_OBJECTIVE_
Duplicate each of these lines word for word, leaving nothing out and changing nothing.

_Stored records_
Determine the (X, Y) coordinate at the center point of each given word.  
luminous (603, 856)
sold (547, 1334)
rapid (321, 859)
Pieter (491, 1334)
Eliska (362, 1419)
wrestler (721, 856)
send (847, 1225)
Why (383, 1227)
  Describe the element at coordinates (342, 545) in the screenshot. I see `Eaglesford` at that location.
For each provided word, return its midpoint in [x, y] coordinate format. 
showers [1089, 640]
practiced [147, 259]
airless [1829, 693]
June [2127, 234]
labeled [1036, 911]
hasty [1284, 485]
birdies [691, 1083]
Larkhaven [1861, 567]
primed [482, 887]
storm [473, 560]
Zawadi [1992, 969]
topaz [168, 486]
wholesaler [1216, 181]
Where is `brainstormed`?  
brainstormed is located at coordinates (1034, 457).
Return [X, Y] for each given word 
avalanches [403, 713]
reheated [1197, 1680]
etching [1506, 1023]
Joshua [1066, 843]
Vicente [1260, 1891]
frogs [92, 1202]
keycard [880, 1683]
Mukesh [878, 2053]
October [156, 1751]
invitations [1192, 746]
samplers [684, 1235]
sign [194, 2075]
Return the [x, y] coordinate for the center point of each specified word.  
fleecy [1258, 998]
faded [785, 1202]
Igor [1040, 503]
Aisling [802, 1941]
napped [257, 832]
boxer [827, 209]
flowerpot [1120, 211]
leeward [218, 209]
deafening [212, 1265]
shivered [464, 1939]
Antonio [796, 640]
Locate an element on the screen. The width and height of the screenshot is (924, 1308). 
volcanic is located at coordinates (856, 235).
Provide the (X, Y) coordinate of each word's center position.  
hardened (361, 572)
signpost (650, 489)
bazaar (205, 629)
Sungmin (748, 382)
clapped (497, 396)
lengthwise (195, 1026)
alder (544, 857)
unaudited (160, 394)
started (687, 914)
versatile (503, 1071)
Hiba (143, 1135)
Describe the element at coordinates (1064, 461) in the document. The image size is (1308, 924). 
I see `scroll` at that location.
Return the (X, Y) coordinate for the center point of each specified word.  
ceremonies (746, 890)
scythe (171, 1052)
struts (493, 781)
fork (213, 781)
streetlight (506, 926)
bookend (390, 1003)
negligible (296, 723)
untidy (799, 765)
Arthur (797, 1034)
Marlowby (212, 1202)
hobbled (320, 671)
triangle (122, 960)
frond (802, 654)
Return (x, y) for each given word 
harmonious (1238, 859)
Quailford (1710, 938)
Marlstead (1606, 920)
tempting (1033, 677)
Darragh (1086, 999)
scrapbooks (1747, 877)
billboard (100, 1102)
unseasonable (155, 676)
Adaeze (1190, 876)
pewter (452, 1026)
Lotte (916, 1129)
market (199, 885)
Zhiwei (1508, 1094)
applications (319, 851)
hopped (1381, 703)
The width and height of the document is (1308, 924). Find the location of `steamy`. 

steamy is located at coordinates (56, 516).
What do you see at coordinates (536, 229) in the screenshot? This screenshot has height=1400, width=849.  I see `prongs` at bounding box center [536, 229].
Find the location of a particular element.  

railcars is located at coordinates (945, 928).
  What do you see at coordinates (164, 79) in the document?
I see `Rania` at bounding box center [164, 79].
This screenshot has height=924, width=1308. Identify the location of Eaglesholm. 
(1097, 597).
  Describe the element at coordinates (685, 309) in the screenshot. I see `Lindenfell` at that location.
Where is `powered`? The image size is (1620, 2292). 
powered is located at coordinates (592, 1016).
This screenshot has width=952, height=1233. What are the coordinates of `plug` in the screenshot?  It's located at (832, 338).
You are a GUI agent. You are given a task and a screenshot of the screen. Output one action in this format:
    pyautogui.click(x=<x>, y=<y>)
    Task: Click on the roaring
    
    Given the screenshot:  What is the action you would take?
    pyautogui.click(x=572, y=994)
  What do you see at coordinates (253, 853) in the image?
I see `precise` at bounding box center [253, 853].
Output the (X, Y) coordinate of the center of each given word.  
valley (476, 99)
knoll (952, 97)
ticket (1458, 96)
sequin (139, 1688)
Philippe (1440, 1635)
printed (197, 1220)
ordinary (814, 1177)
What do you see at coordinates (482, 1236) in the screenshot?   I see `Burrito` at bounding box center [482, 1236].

_CORRECT RESULT_
Determine the (X, Y) coordinate at the center point of each given word.  
luminous (603, 856)
sold (547, 1334)
rapid (321, 859)
Pieter (491, 1334)
Eliska (362, 1419)
wrestler (721, 856)
send (847, 1225)
Why (383, 1227)
  Describe the element at coordinates (342, 545) in the screenshot. I see `Eaglesford` at that location.
For each provided word, return its midpoint in [x, y] coordinate format. 
showers [1089, 640]
practiced [147, 259]
airless [1829, 693]
June [2127, 234]
labeled [1036, 911]
hasty [1284, 485]
birdies [691, 1083]
Larkhaven [1861, 567]
primed [482, 887]
storm [473, 560]
Zawadi [1992, 969]
topaz [168, 486]
wholesaler [1216, 181]
Where is `brainstormed`?  
brainstormed is located at coordinates (1034, 457).
Return [X, Y] for each given word 
avalanches [403, 713]
reheated [1197, 1680]
etching [1506, 1023]
Joshua [1066, 843]
Vicente [1260, 1891]
frogs [92, 1202]
keycard [880, 1683]
Mukesh [878, 2053]
October [156, 1751]
invitations [1192, 746]
samplers [684, 1235]
sign [194, 2075]
Return the [x, y] coordinate for the center point of each specified word.  
fleecy [1258, 998]
faded [785, 1202]
Igor [1040, 503]
Aisling [802, 1941]
napped [257, 832]
boxer [827, 209]
flowerpot [1120, 211]
leeward [218, 209]
deafening [212, 1265]
shivered [464, 1939]
Antonio [796, 640]
Locate an element on the screen. The width and height of the screenshot is (924, 1308). 
volcanic is located at coordinates (856, 235).
Provide the (X, Y) coordinate of each word's center position.  
hardened (361, 572)
signpost (650, 489)
bazaar (205, 629)
Sungmin (748, 382)
clapped (497, 396)
lengthwise (195, 1026)
alder (544, 857)
unaudited (160, 394)
started (687, 914)
versatile (503, 1071)
Hiba (143, 1135)
Describe the element at coordinates (1064, 461) in the document. The image size is (1308, 924). 
I see `scroll` at that location.
Return the (X, Y) coordinate for the center point of each specified word.  
ceremonies (746, 890)
scythe (171, 1052)
struts (493, 781)
fork (213, 781)
streetlight (506, 926)
bookend (390, 1003)
negligible (296, 723)
untidy (799, 765)
Arthur (797, 1034)
Marlowby (212, 1202)
hobbled (320, 671)
triangle (122, 960)
frond (802, 654)
Return (x, y) for each given word 
harmonious (1238, 859)
Quailford (1710, 938)
Marlstead (1606, 920)
tempting (1033, 677)
Darragh (1086, 999)
scrapbooks (1747, 877)
billboard (100, 1102)
unseasonable (155, 676)
Adaeze (1190, 876)
pewter (452, 1026)
Lotte (916, 1129)
market (199, 885)
Zhiwei (1508, 1094)
applications (319, 851)
hopped (1381, 703)
The width and height of the document is (1308, 924). Find the location of `steamy`. 

steamy is located at coordinates (56, 516).
What do you see at coordinates (536, 229) in the screenshot? This screenshot has height=1400, width=849.  I see `prongs` at bounding box center [536, 229].
Find the location of a particular element.  

railcars is located at coordinates (945, 928).
  What do you see at coordinates (164, 79) in the document?
I see `Rania` at bounding box center [164, 79].
This screenshot has height=924, width=1308. Identify the location of Eaglesholm. 
(1097, 597).
  Describe the element at coordinates (685, 309) in the screenshot. I see `Lindenfell` at that location.
Where is `powered`? The image size is (1620, 2292). 
powered is located at coordinates (592, 1016).
This screenshot has width=952, height=1233. What are the coordinates of `plug` in the screenshot?  It's located at (832, 338).
You are a GUI agent. You are given a task and a screenshot of the screen. Output one action in this format:
    pyautogui.click(x=<x>, y=<y>)
    Task: Click on the roaring
    
    Given the screenshot:  What is the action you would take?
    pyautogui.click(x=572, y=994)
  What do you see at coordinates (253, 853) in the image?
I see `precise` at bounding box center [253, 853].
Output the (X, Y) coordinate of the center of each given word.  
valley (476, 99)
knoll (952, 97)
ticket (1458, 96)
sequin (139, 1688)
Philippe (1440, 1635)
printed (197, 1220)
ordinary (814, 1177)
What do you see at coordinates (482, 1236) in the screenshot?   I see `Burrito` at bounding box center [482, 1236].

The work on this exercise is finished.